**Exercise directions:** For the lines from the one with "C5: 680pF (GND, P4/1) -> 470pF (GND, P4/1)" to the end of the listing below, both ends included, give an exact copy and nothing more. Do not copy pictures.

**Given records:**

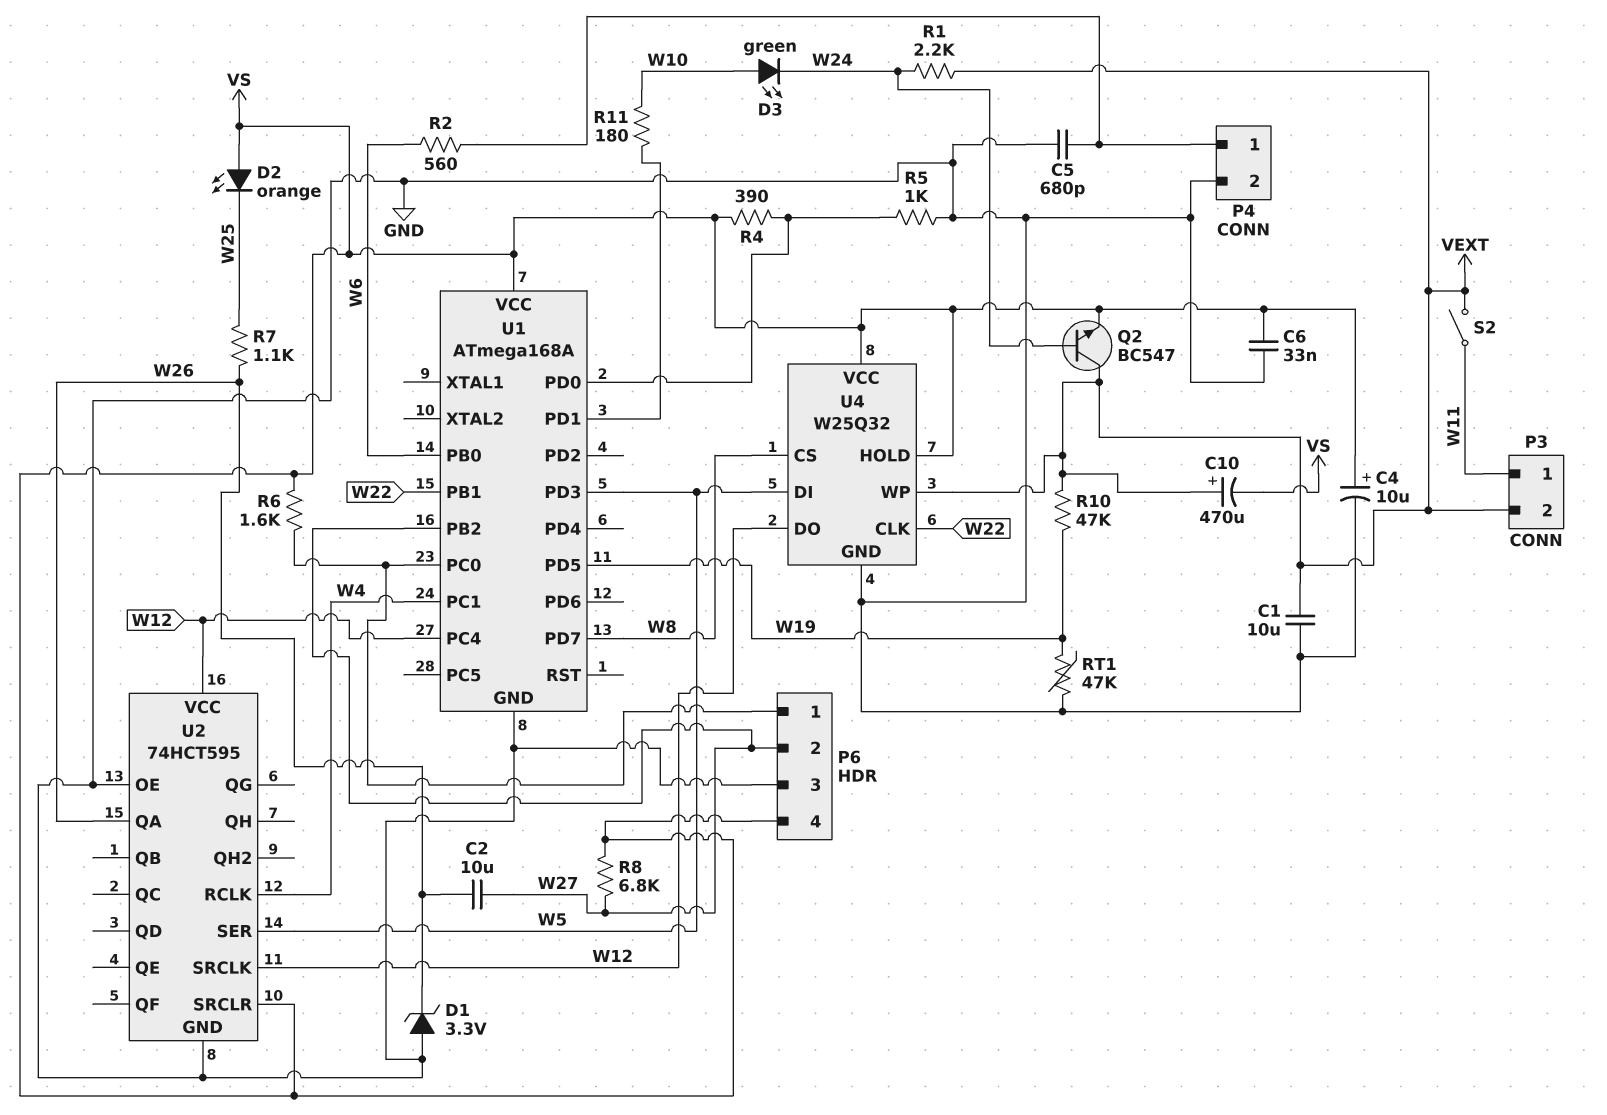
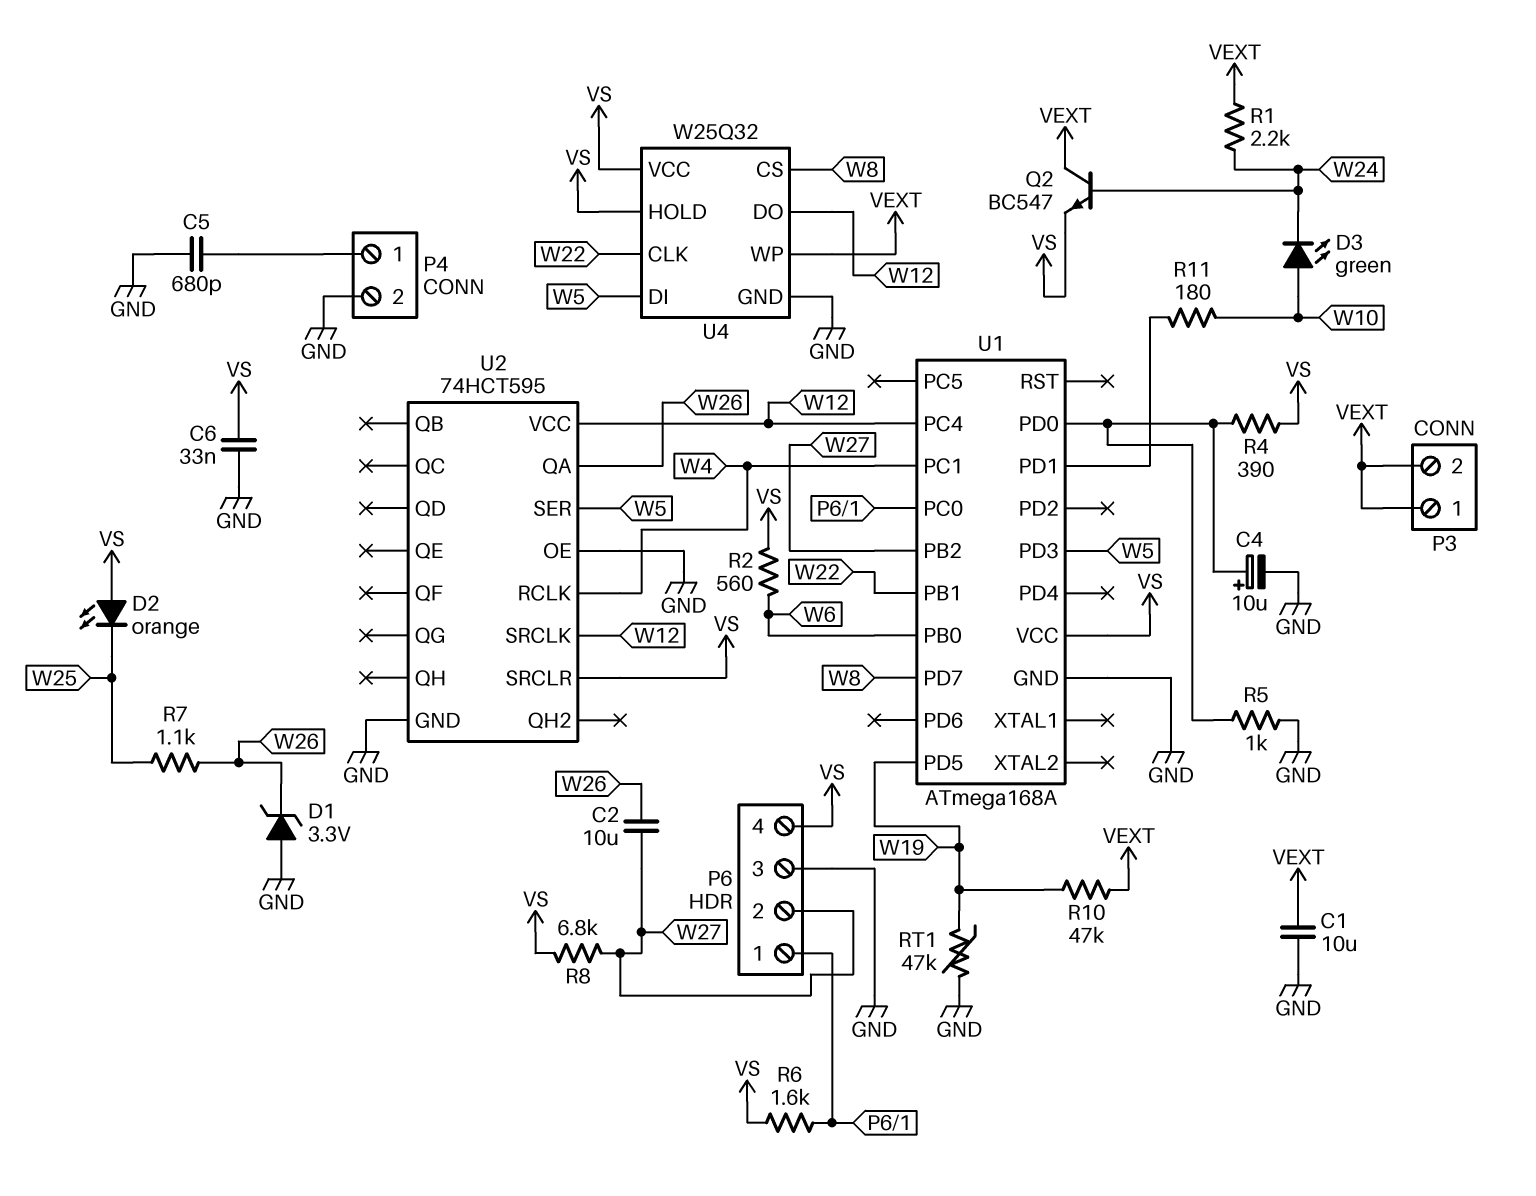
C4: 10uF (plus VS, minus GND) -> 10uF (plus U1/PD0, minus GND)
C10: 470uF (plus VEXT, minus VS) -> none
P3 pin 1: W11 -> VEXT
R2: 560 (P4/1, W6) -> 560 (VS, W6)
S2: switch (VEXT, W11) -> none

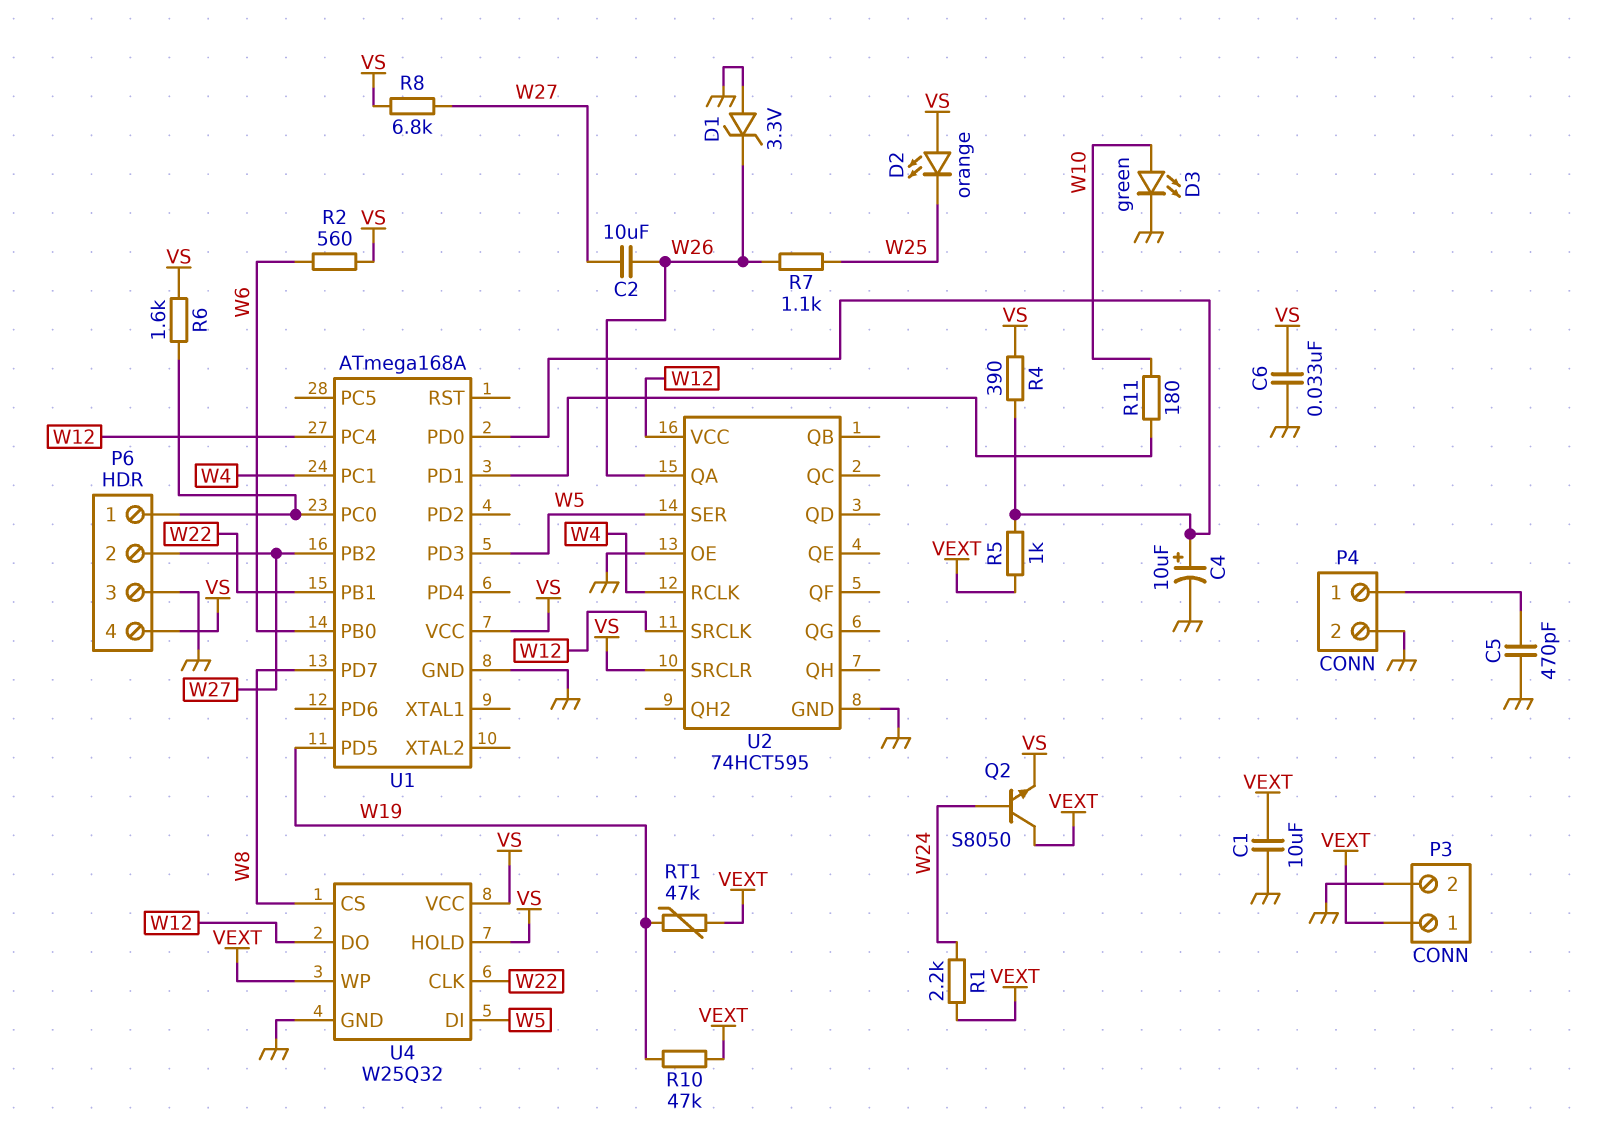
C5: 680pF (GND, P4/1) -> 470pF (GND, P4/1)
D3: LED green (A W10, K W24) -> LED green (A W10, K GND)
P3 pin 2: VEXT -> GND
Q2: NPN BC547 (B W24, C VEXT, E VS) -> NPN S8050 (B W24, C VEXT, E VS)
R5: 1k (GND, U1/PD0) -> 1k (U1/PD0, VEXT)
RT1: 47k (GND, W19) -> 47k (VEXT, W19)

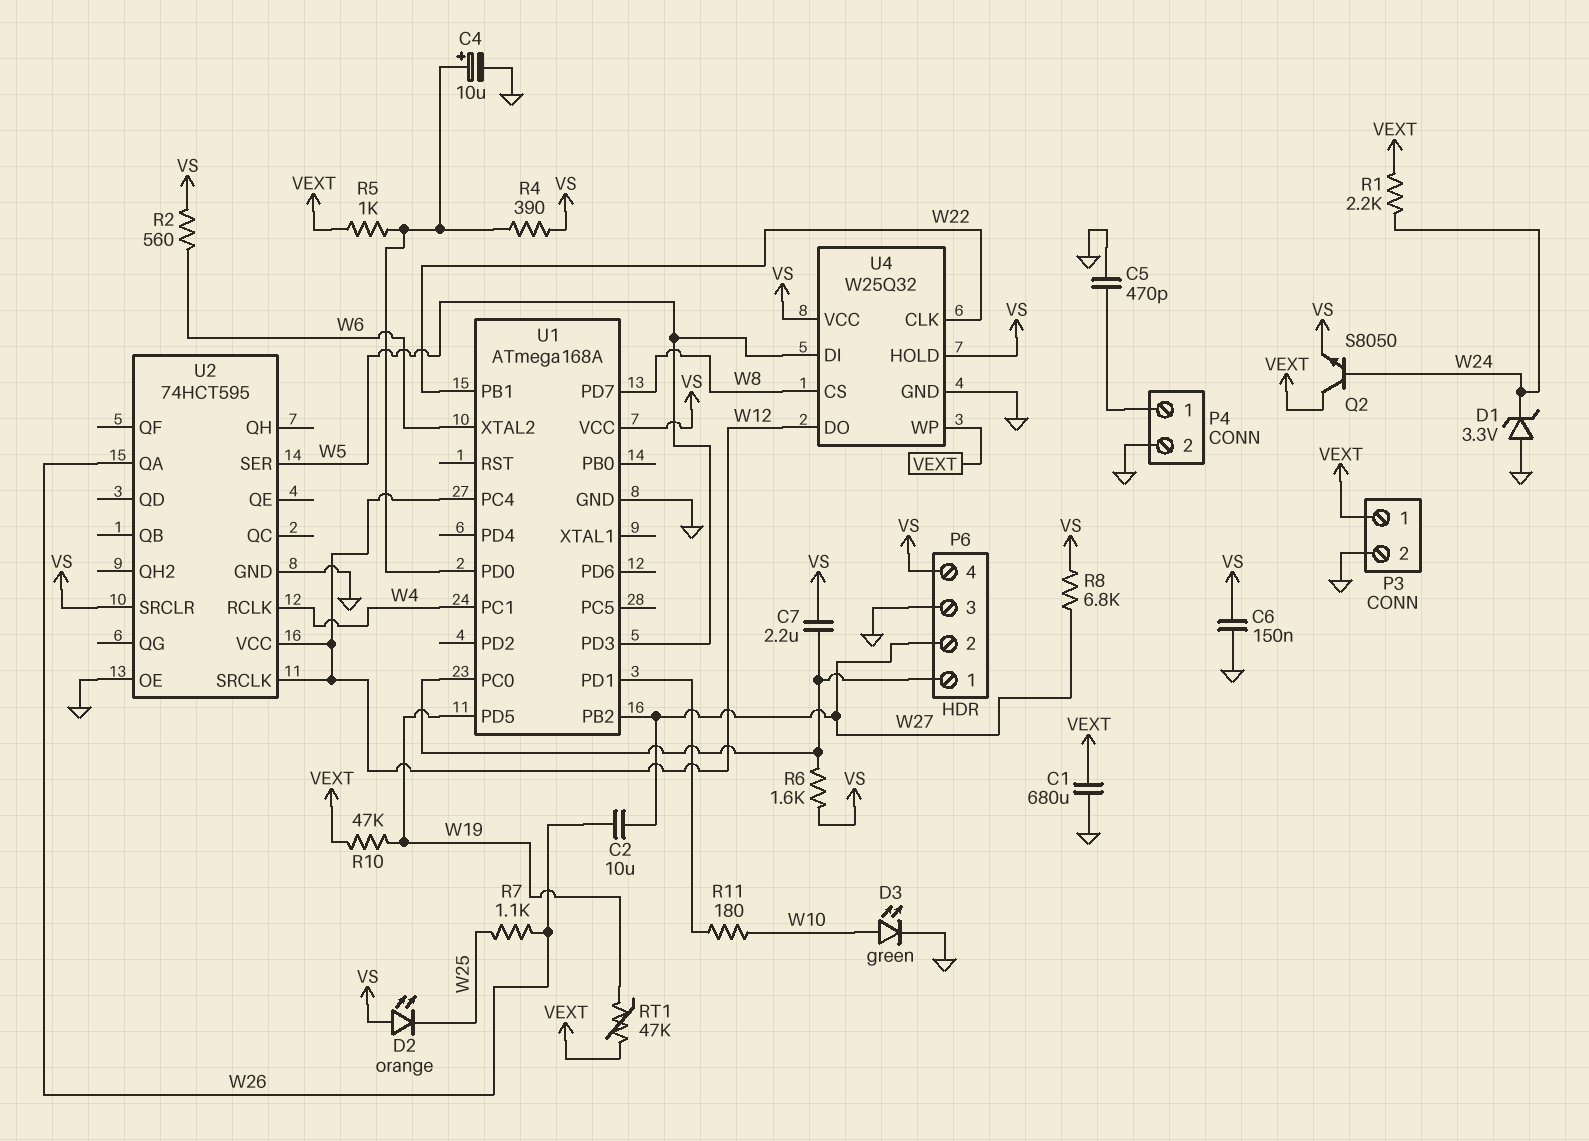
C1: 10uF (GND, VEXT) -> 680uF (GND, VEXT)
C6: 33nF (GND, VS) -> 150nF (GND, VS)
C7: none -> 2.2uF (P6/1, VS)
D1: zener 3.3V (A GND, K W26) -> zener 3.3V (A GND, K W24)
U1 pin PB0: W6 -> none
U1 pin XTAL2: none -> W6

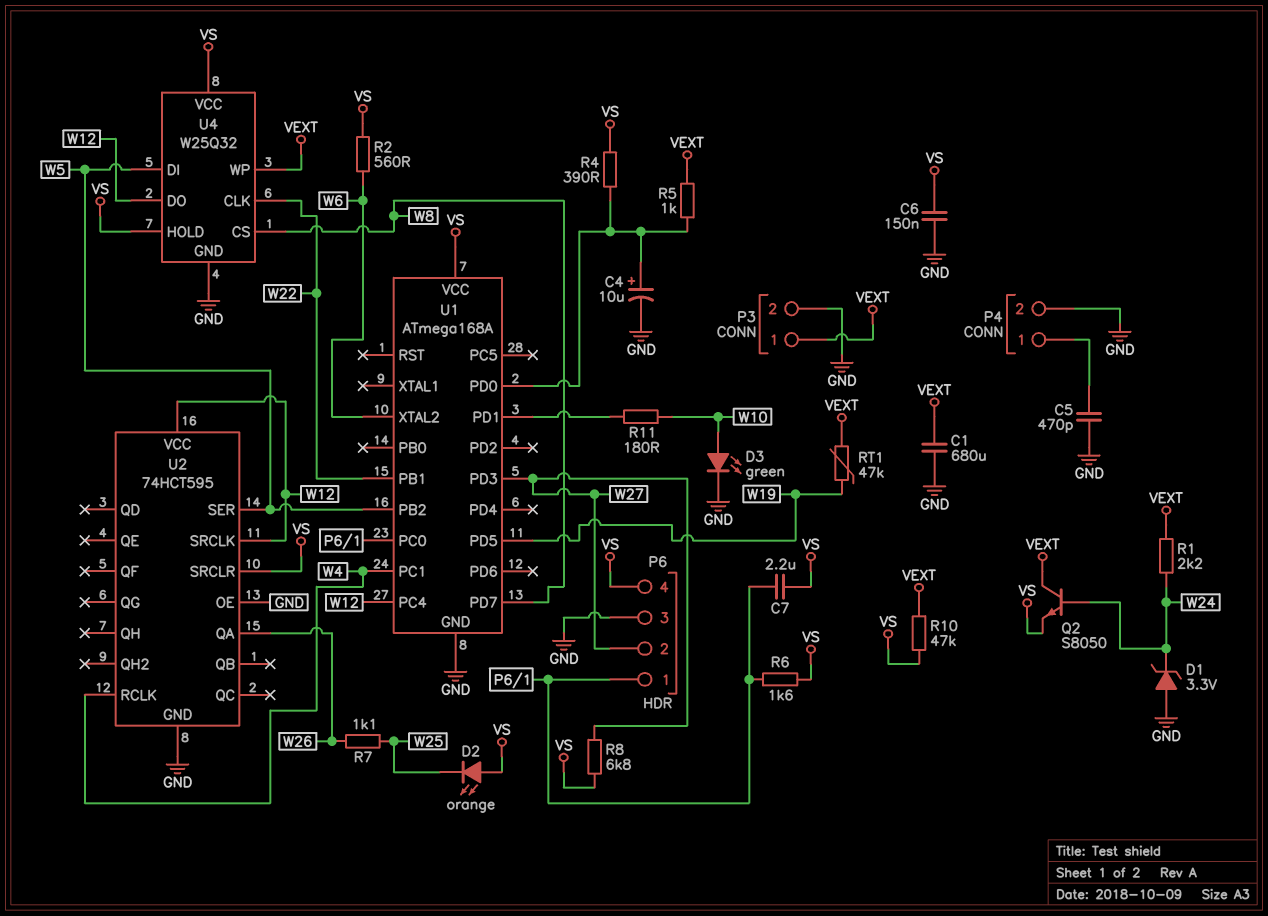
C2: 10uF (W26, W27) -> none
R10: 47k (VEXT, W19) -> 47k (VEXT, VS)
U1 pin PB2: W27 -> W5
U1 pin PD3: W5 -> W27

**Solution to the exercise:**
C5: 680pF (GND, P4/1) -> 470pF (GND, P4/1)
D3: LED green (A W10, K W24) -> LED green (A W10, K GND)
P3 pin 2: VEXT -> GND
Q2: NPN BC547 (B W24, C VEXT, E VS) -> NPN S8050 (B W24, C VEXT, E VS)
R5: 1k (GND, U1/PD0) -> 1k (U1/PD0, VEXT)
RT1: 47k (GND, W19) -> 47k (VEXT, W19)

C1: 10uF (GND, VEXT) -> 680uF (GND, VEXT)
C6: 33nF (GND, VS) -> 150nF (GND, VS)
C7: none -> 2.2uF (P6/1, VS)
D1: zener 3.3V (A GND, K W26) -> zener 3.3V (A GND, K W24)
U1 pin PB0: W6 -> none
U1 pin XTAL2: none -> W6

C2: 10uF (W26, W27) -> none
R10: 47k (VEXT, W19) -> 47k (VEXT, VS)
U1 pin PB2: W27 -> W5
U1 pin PD3: W5 -> W27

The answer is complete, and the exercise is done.